Problem to work on. Without the images, output each record below as it stands.

Scene edit records:
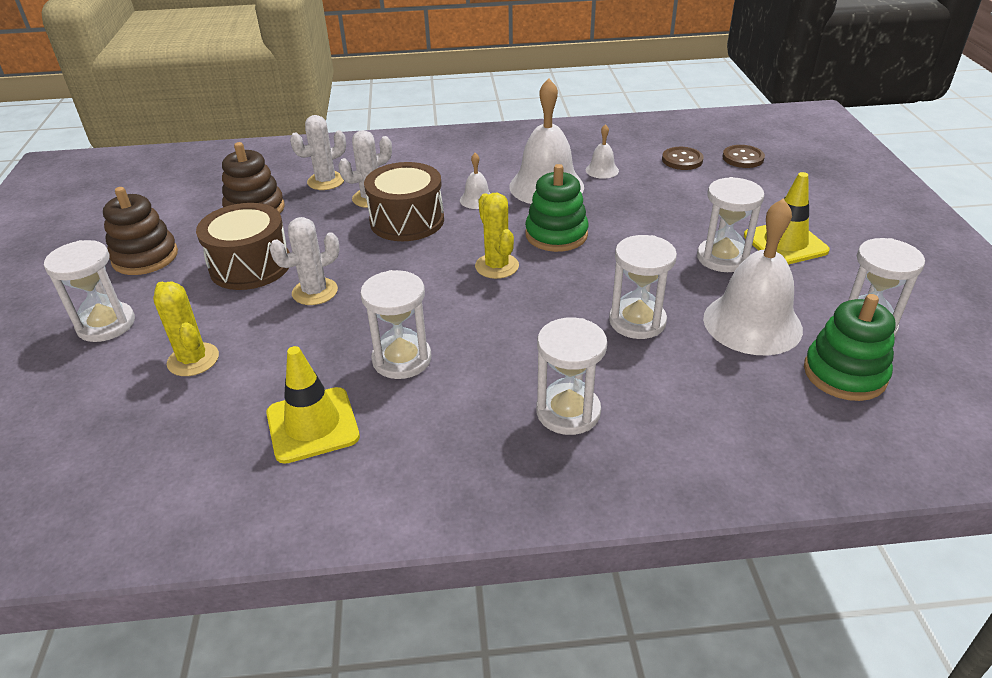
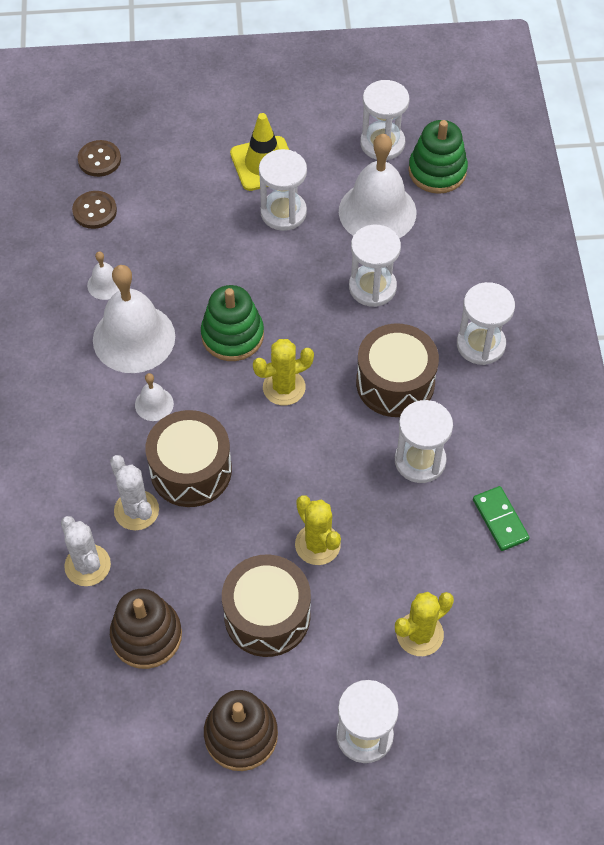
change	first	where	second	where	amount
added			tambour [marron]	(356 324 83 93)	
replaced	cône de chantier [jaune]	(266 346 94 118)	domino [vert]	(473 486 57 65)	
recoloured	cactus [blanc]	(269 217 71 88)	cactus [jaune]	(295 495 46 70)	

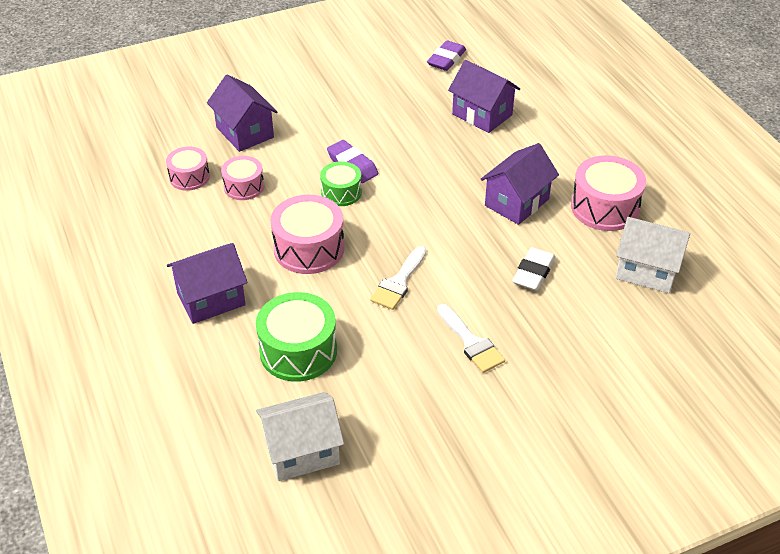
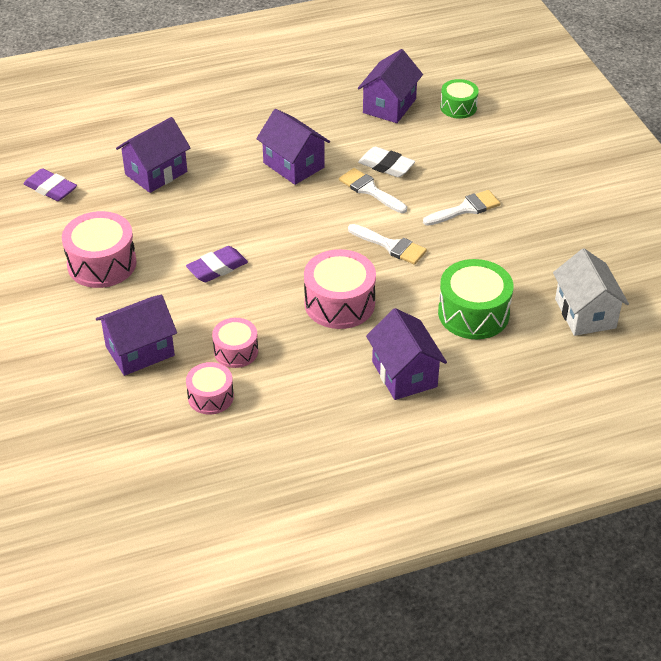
change	first	where	second	where	amount
added			pinceau [blanc]	(339 168 68 45)	
moved	tambour [vert]	(320 161 42 45)		(440 79 39 40)	
moved	tambour [rose]	(571 155 75 76)		(62 211 75 77)	
recoloured	maison [blanc]	(615 217 75 76)	maison [violet]	(358 49 65 74)	

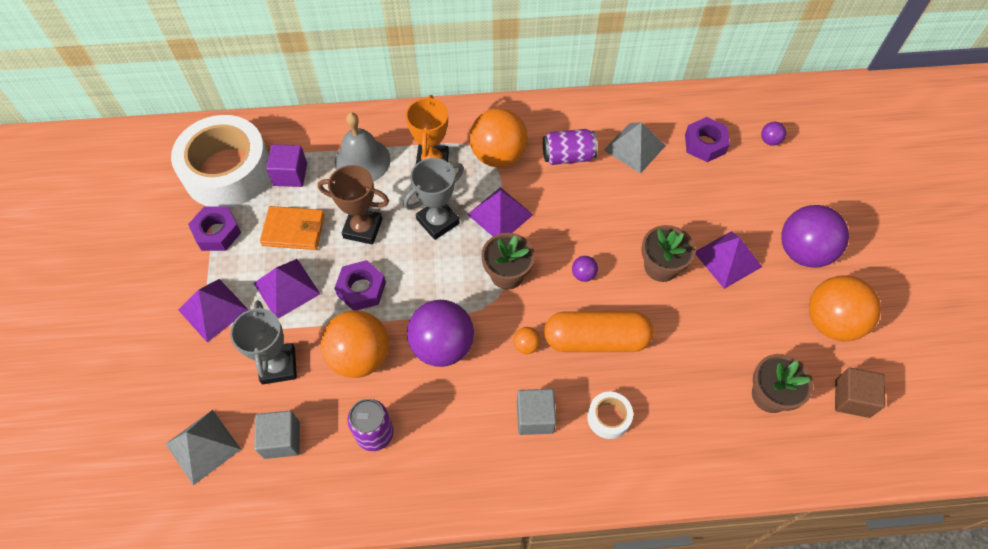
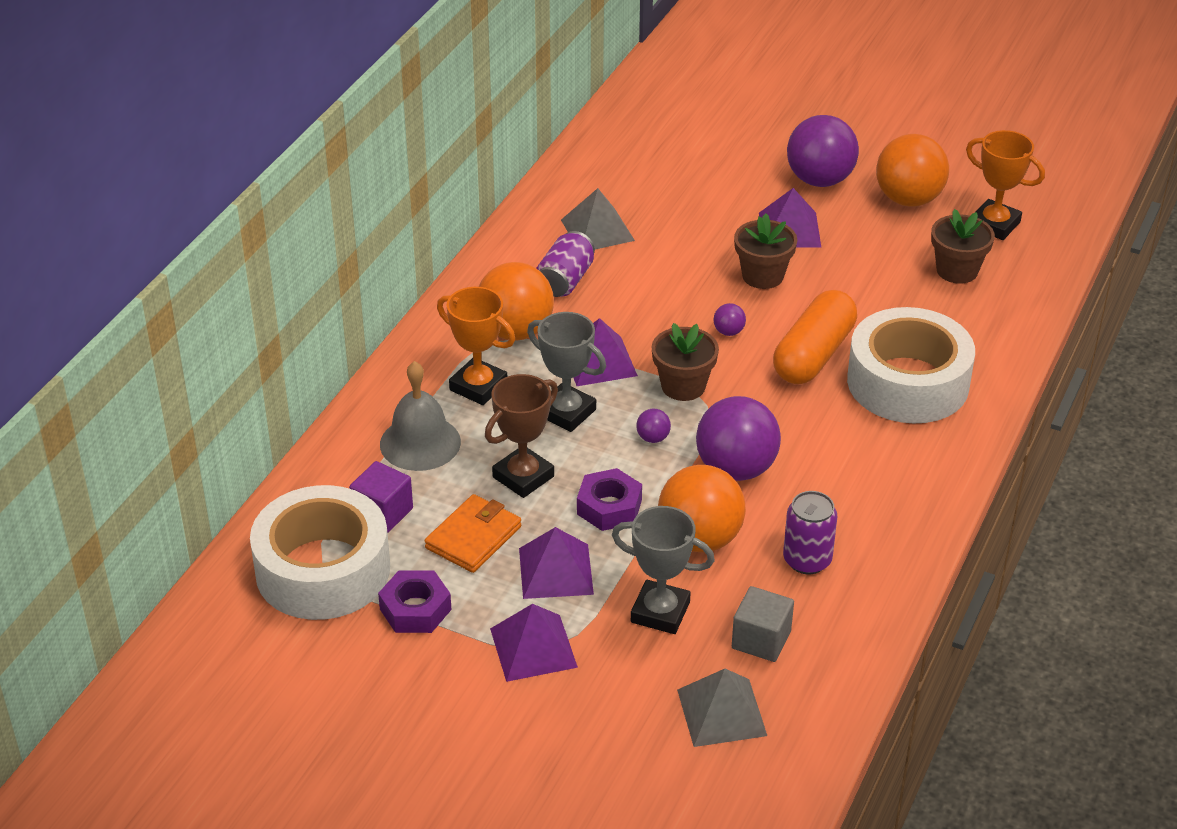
change	first	where	second	where	amount
removed	balle [orange]	(513 327 28 27)			
removed	cube [gris]	(517 389 39 46)			
removed	écrou [violet]	(685 117 45 45)			
moved	balle [violet]	(761 122 25 24)		(636 409 35 34)	
replaced	cube [marron]	(835 367 50 51)	trophée [orange]	(966 130 79 110)	
turned	trophée [gris]	(403 158 61 82)		(527 312 79 120)	45 degrees counterclockwise
resized	ruban adhésif [blanc]	(587 392 46 47)		(847 307 128 116)	x2.38

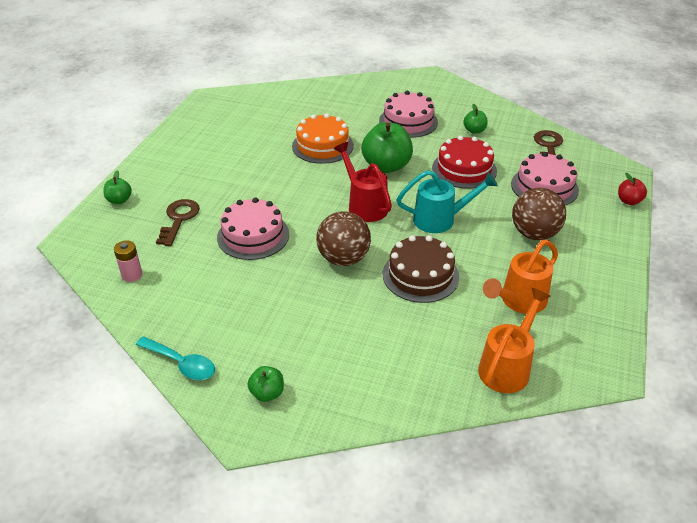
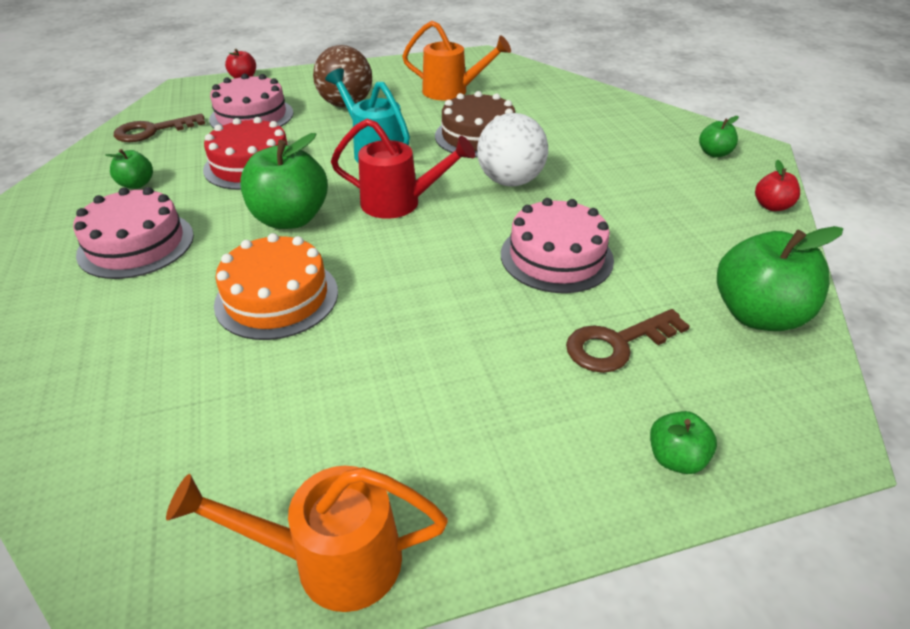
change	first	where	second	where	amount
moved	arrosoir [orange]	(478 288 73 105)		(166 466 282 146)	
replaced	pile [rose]	(114 240 28 42)	pomme [vert]	(717 226 126 105)	
replaced	cuillère [turquoise]	(135 336 80 44)	pomme [rouge]	(755 160 45 51)	
recoloured	balle [marron]	(316 211 55 55)	balle [blanc]	(477 113 71 73)	
turned	arrosoir [rouge]	(334 142 58 80)		(331 119 144 100)	105 degrees counterclockwise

Finished exercise.
change	first	where	second	where	amount
added			tambour [marron]	(356 324 83 93)	
replaced	cône de chantier [jaune]	(266 346 94 118)	domino [vert]	(473 486 57 65)	
recoloured	cactus [blanc]	(269 217 71 88)	cactus [jaune]	(295 495 46 70)	

change	first	where	second	where	amount
added			pinceau [blanc]	(339 168 68 45)	
moved	tambour [vert]	(320 161 42 45)		(440 79 39 40)	
moved	tambour [rose]	(571 155 75 76)		(62 211 75 77)	
recoloured	maison [blanc]	(615 217 75 76)	maison [violet]	(358 49 65 74)	

change	first	where	second	where	amount
removed	balle [orange]	(513 327 28 27)			
removed	cube [gris]	(517 389 39 46)			
removed	écrou [violet]	(685 117 45 45)			
moved	balle [violet]	(761 122 25 24)		(636 409 35 34)	
replaced	cube [marron]	(835 367 50 51)	trophée [orange]	(966 130 79 110)	
turned	trophée [gris]	(403 158 61 82)		(527 312 79 120)	45 degrees counterclockwise
resized	ruban adhésif [blanc]	(587 392 46 47)		(847 307 128 116)	x2.38

change	first	where	second	where	amount
moved	arrosoir [orange]	(478 288 73 105)		(166 466 282 146)	
replaced	pile [rose]	(114 240 28 42)	pomme [vert]	(717 226 126 105)	
replaced	cuillère [turquoise]	(135 336 80 44)	pomme [rouge]	(755 160 45 51)	
recoloured	balle [marron]	(316 211 55 55)	balle [blanc]	(477 113 71 73)	
turned	arrosoir [rouge]	(334 142 58 80)		(331 119 144 100)	105 degrees counterclockwise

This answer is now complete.